Extracted material Start Marker

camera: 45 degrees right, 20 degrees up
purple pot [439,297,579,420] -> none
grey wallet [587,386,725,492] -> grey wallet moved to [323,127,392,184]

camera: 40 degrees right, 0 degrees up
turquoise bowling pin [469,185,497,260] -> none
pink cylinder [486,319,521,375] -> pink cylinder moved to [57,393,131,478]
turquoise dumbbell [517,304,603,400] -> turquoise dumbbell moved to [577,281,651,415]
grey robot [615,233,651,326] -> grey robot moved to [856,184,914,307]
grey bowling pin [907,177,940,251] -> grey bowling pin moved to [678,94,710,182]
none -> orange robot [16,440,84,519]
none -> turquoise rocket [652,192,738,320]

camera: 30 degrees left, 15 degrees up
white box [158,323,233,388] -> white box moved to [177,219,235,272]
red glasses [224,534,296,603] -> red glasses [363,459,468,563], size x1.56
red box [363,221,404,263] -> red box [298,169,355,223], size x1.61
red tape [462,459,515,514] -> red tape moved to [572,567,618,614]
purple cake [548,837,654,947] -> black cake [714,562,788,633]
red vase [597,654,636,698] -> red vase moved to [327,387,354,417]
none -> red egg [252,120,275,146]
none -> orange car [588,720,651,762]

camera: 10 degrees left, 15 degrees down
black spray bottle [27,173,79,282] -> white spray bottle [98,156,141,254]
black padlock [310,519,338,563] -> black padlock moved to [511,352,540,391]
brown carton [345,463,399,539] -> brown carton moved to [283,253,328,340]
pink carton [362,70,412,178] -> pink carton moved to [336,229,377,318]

Extracted material End Marker

### Activity
Each entry above should be output again, precisely as given.

### Result of the task
camera: 45 degrees right, 20 degrees up
purple pot [439,297,579,420] -> none
grey wallet [587,386,725,492] -> grey wallet moved to [323,127,392,184]

camera: 40 degrees right, 0 degrees up
turquoise bowling pin [469,185,497,260] -> none
pink cylinder [486,319,521,375] -> pink cylinder moved to [57,393,131,478]
turquoise dumbbell [517,304,603,400] -> turquoise dumbbell moved to [577,281,651,415]
grey robot [615,233,651,326] -> grey robot moved to [856,184,914,307]
grey bowling pin [907,177,940,251] -> grey bowling pin moved to [678,94,710,182]
none -> orange robot [16,440,84,519]
none -> turquoise rocket [652,192,738,320]

camera: 30 degrees left, 15 degrees up
white box [158,323,233,388] -> white box moved to [177,219,235,272]
red glasses [224,534,296,603] -> red glasses [363,459,468,563], size x1.56
red box [363,221,404,263] -> red box [298,169,355,223], size x1.61
red tape [462,459,515,514] -> red tape moved to [572,567,618,614]
purple cake [548,837,654,947] -> black cake [714,562,788,633]
red vase [597,654,636,698] -> red vase moved to [327,387,354,417]
none -> red egg [252,120,275,146]
none -> orange car [588,720,651,762]

camera: 10 degrees left, 15 degrees down
black spray bottle [27,173,79,282] -> white spray bottle [98,156,141,254]
black padlock [310,519,338,563] -> black padlock moved to [511,352,540,391]
brown carton [345,463,399,539] -> brown carton moved to [283,253,328,340]
pink carton [362,70,412,178] -> pink carton moved to [336,229,377,318]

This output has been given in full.